• What the task requires
How many lines within the records include the word "VCTRL"? Only that number should be given.

• Records for this task

------------------------------------------------------------

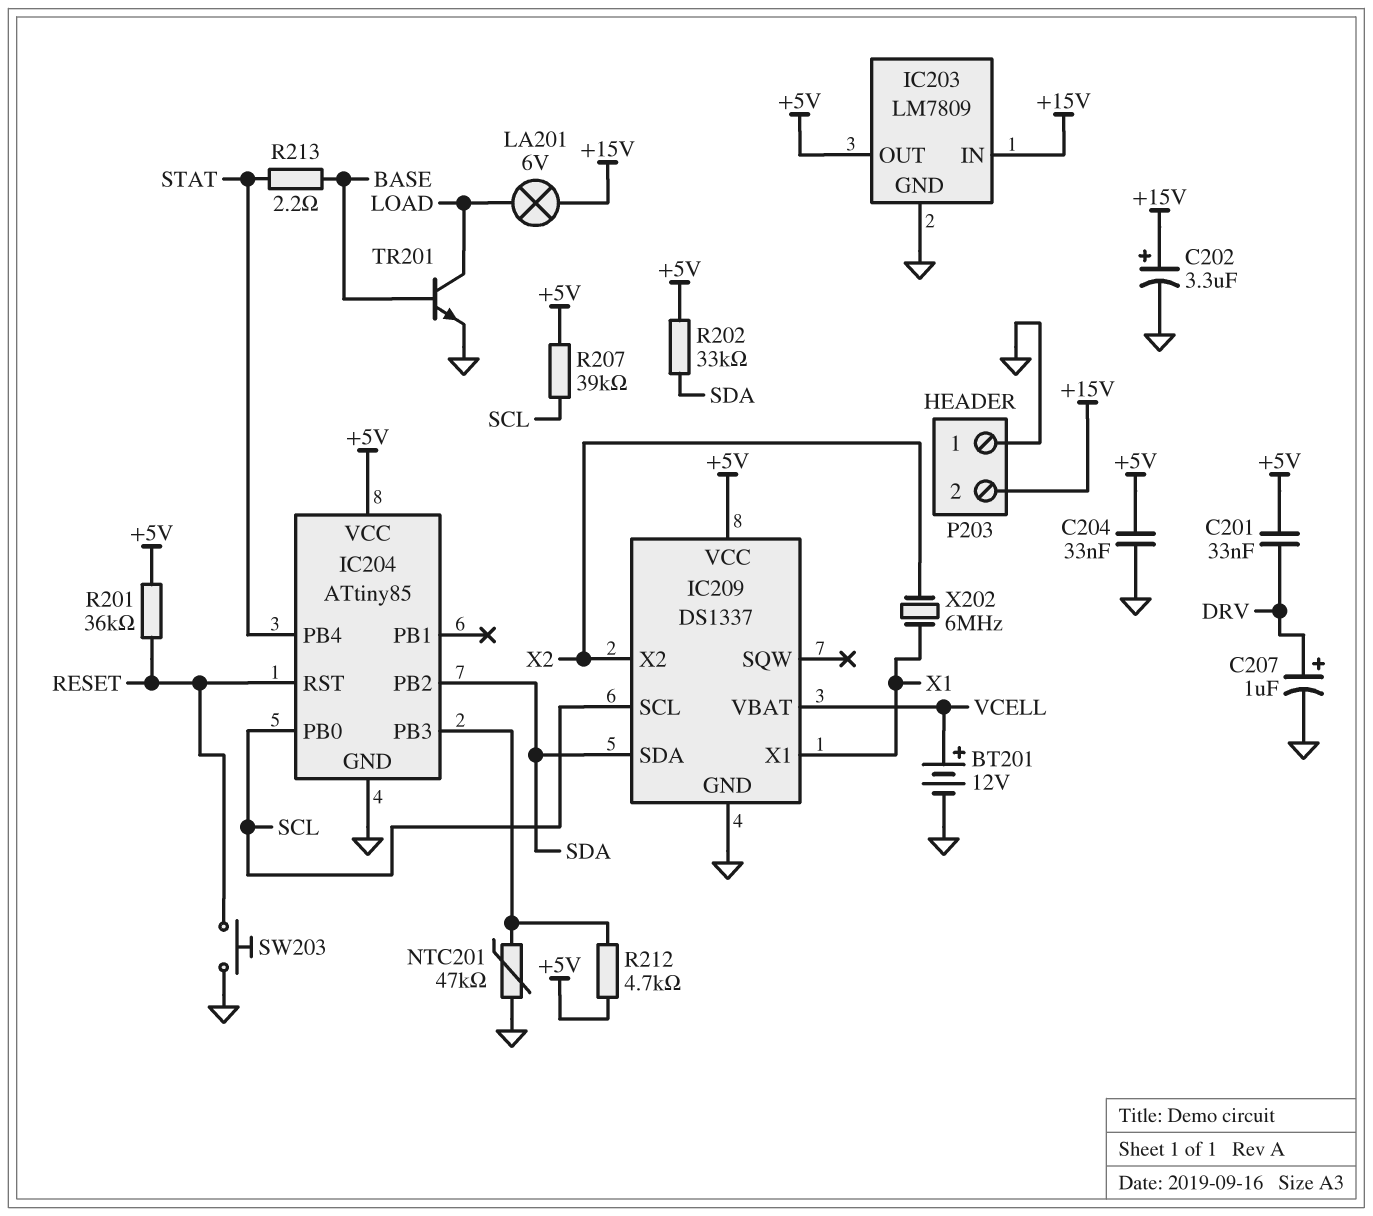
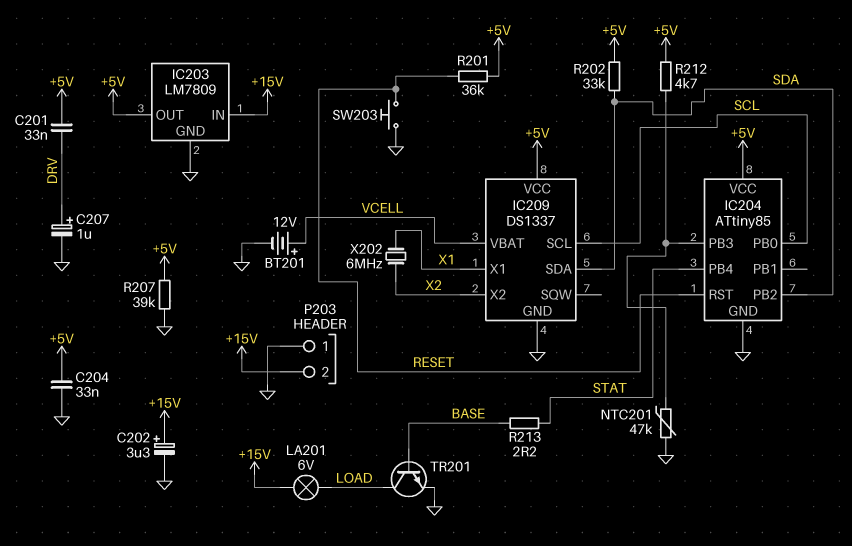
R207: 39k (+5V, SCL) -> 39k (+5V, GND)

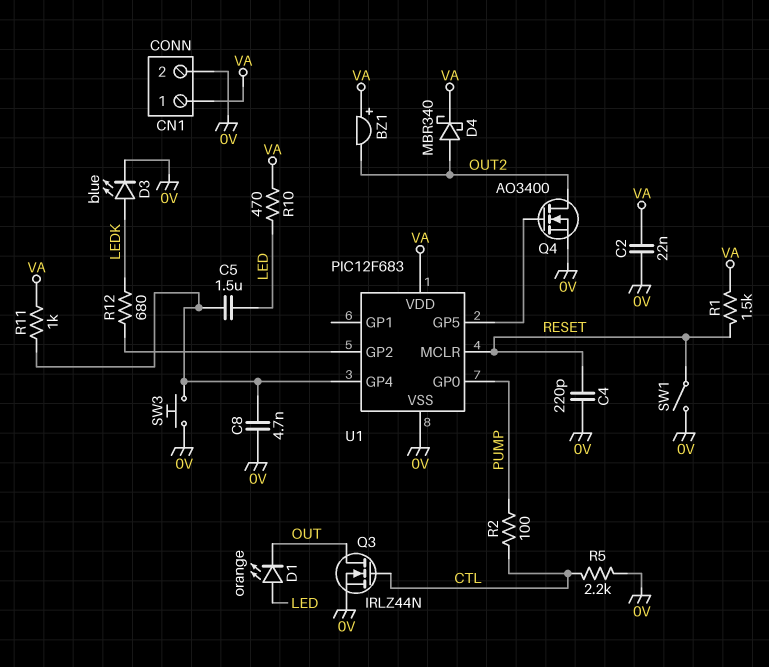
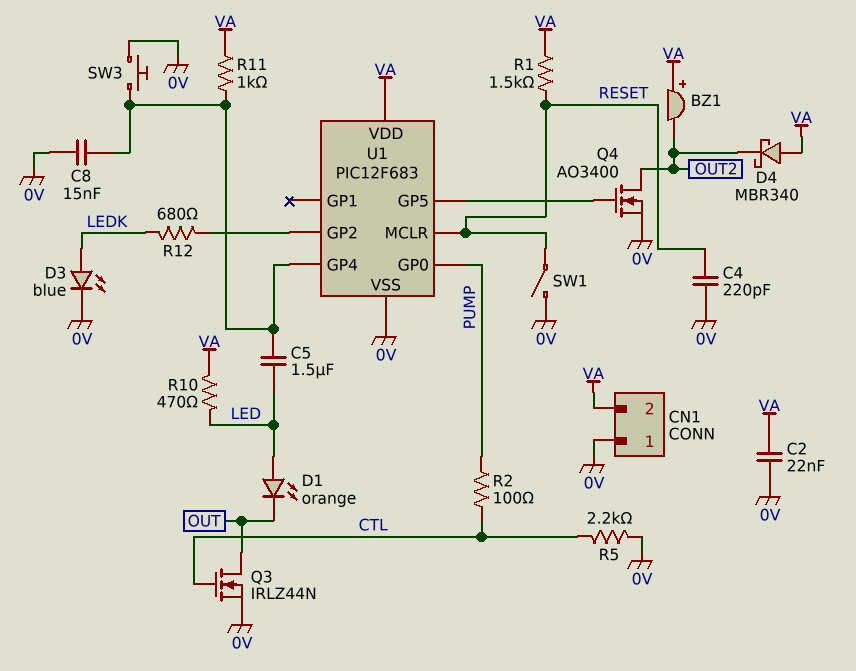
C8: 4.7nF (0V, U1/GP4) -> 15nF (0V, U1/GP4)
CN1 pin 1: VA -> 0V
CN1 pin 2: 0V -> VA
D4: schottky MBR340 (A OUT2, K VA) -> schottky MBR340 (A VA, K OUT2)

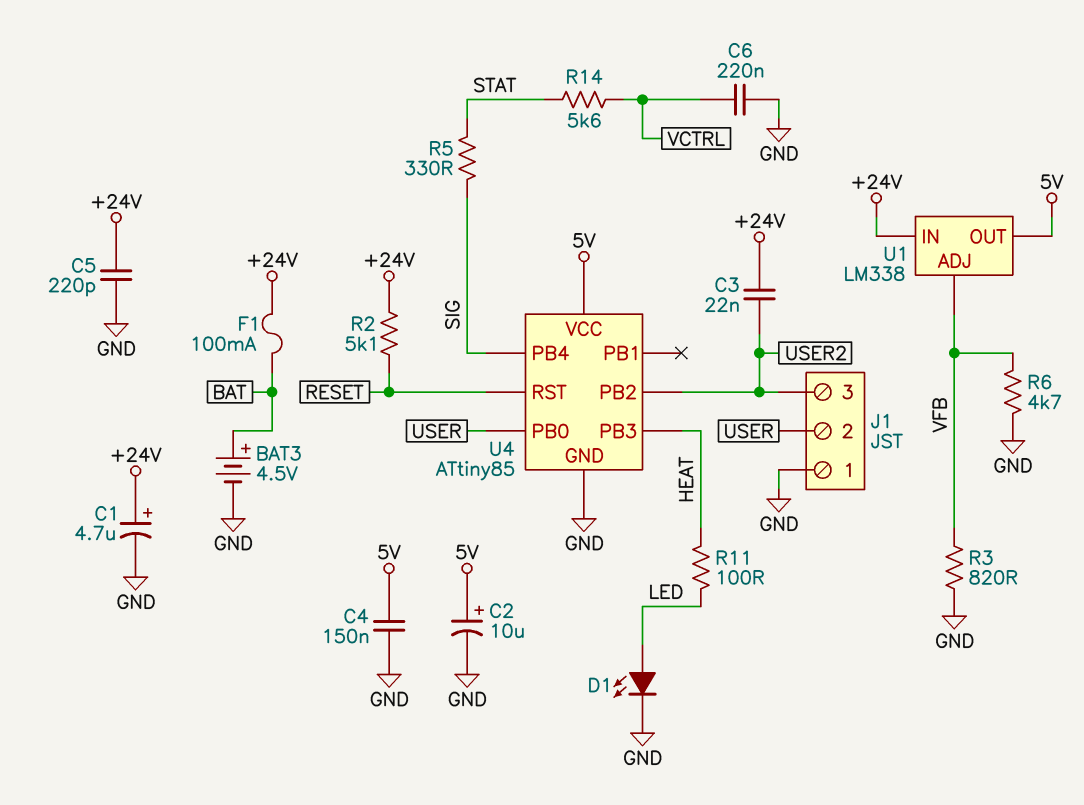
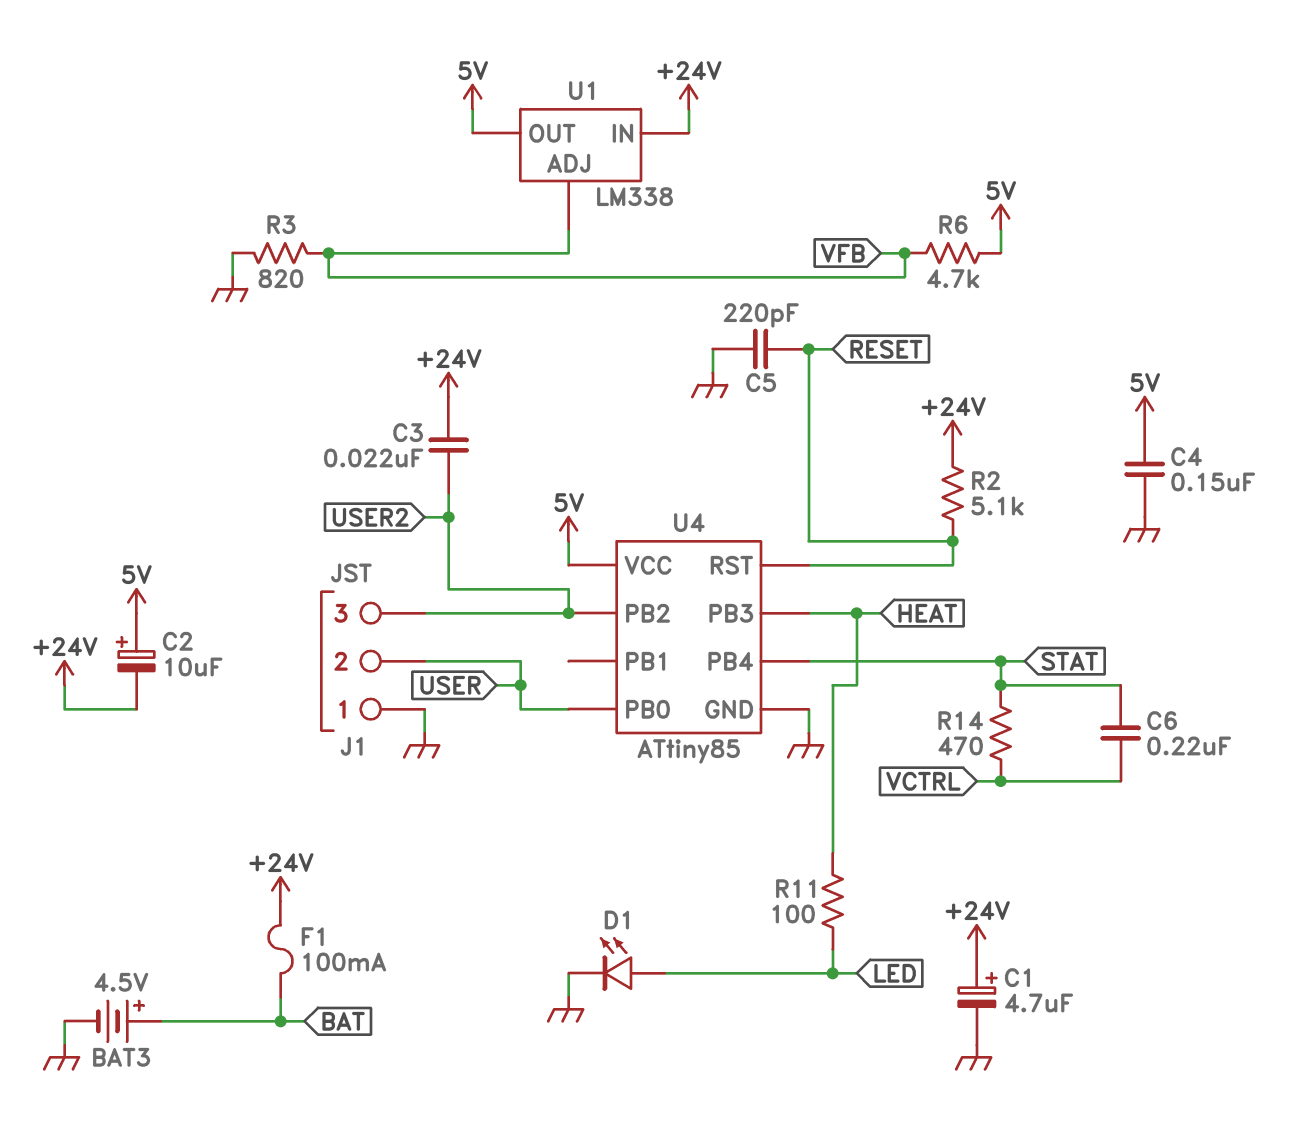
C2: 10uF (plus 5V, minus GND) -> 10uF (plus 5V, minus +24V)
C5: 220pF (+24V, GND) -> 220pF (GND, RESET)
C6: 220nF (GND, VCTRL) -> 220nF (STAT, VCTRL)
R5: 330 (SIG, STAT) -> none
R6: 4.7k (GND, VFB) -> 4.7k (5V, VFB)
R14: 5.6k (STAT, VCTRL) -> 470 (STAT, VCTRL)
U4 pin PB4: SIG -> STAT

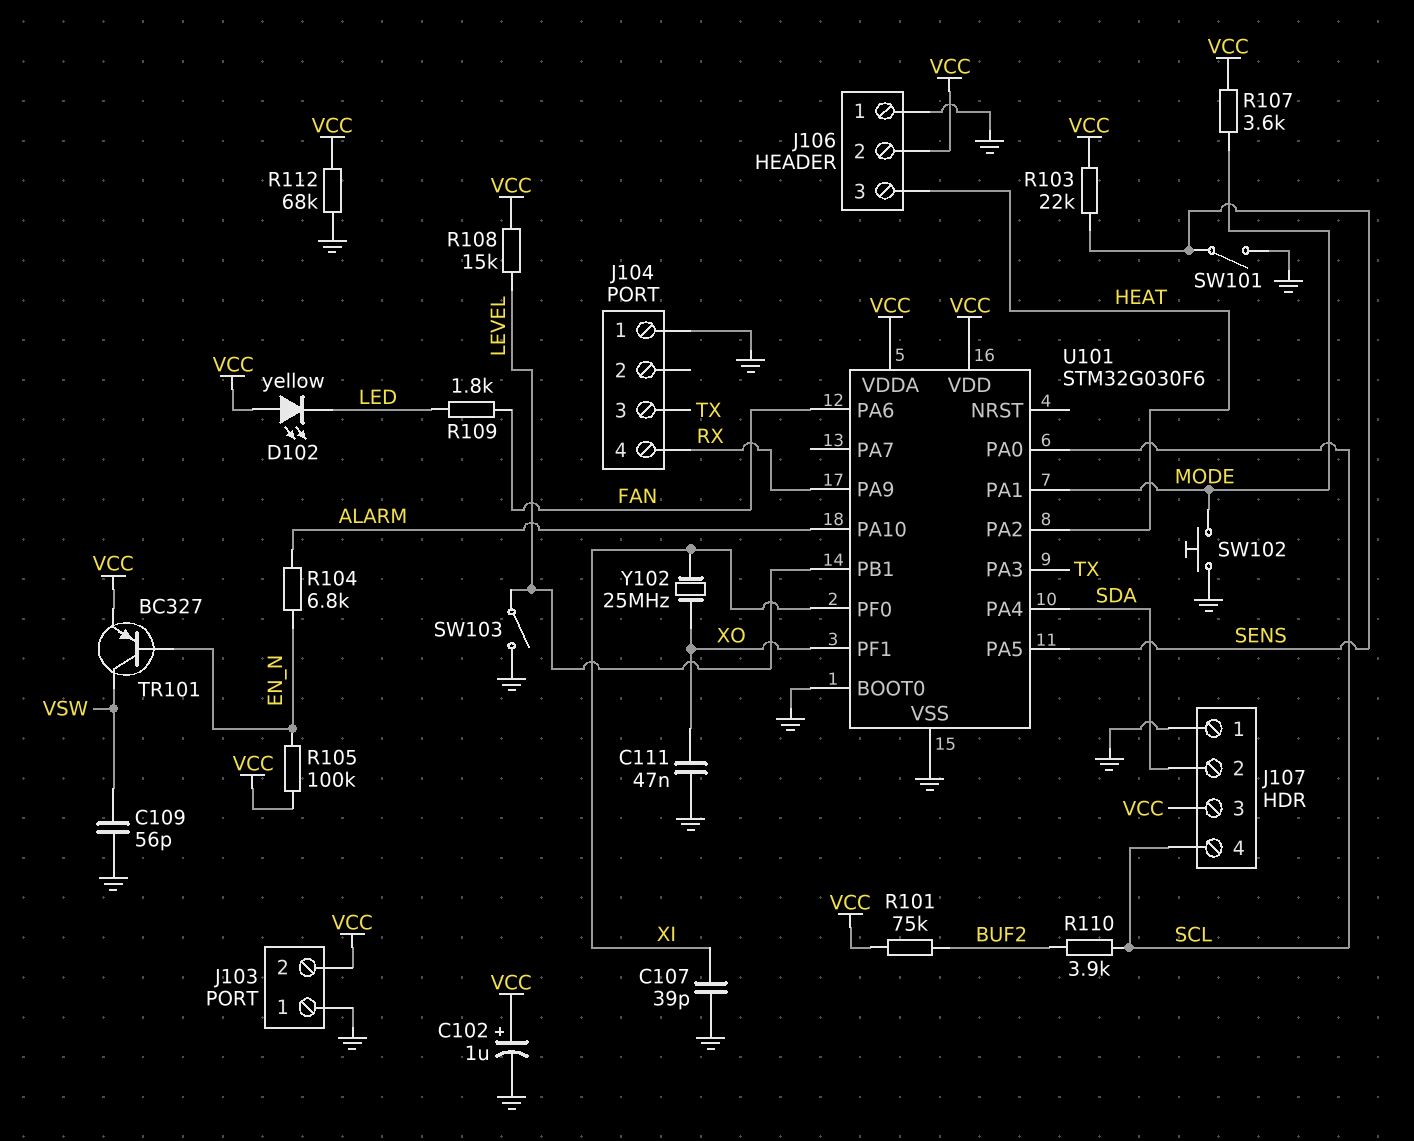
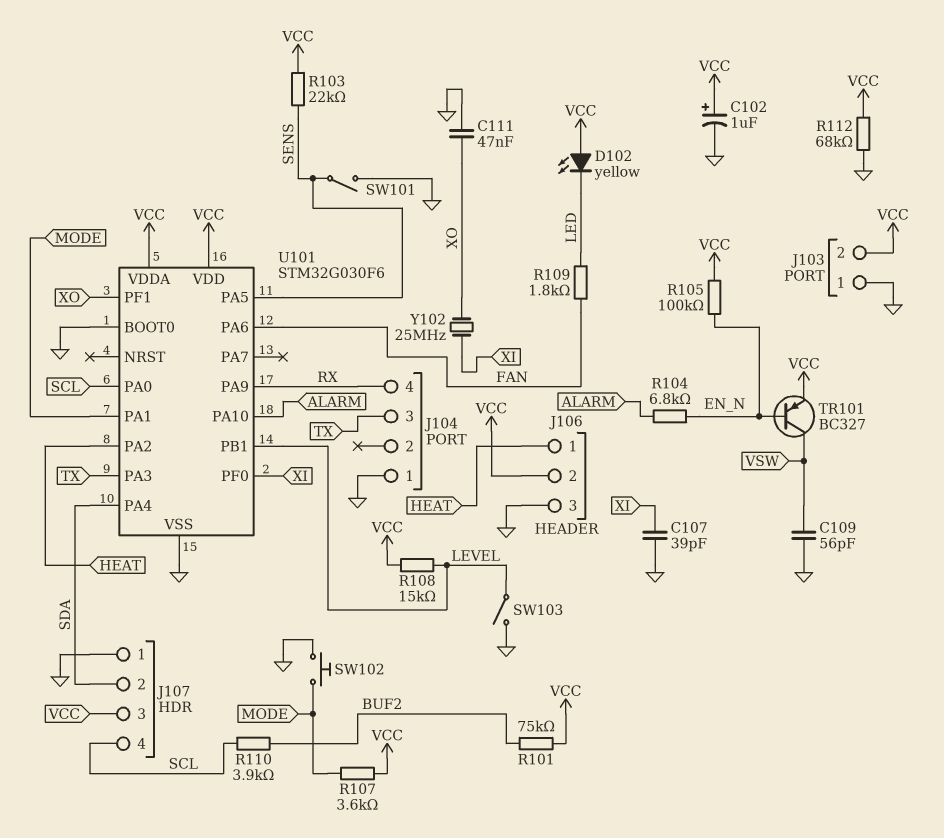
J106 pin 1: GND -> HEAT
J106 pin 3: HEAT -> GND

------------------------------------------------------------

• Result
2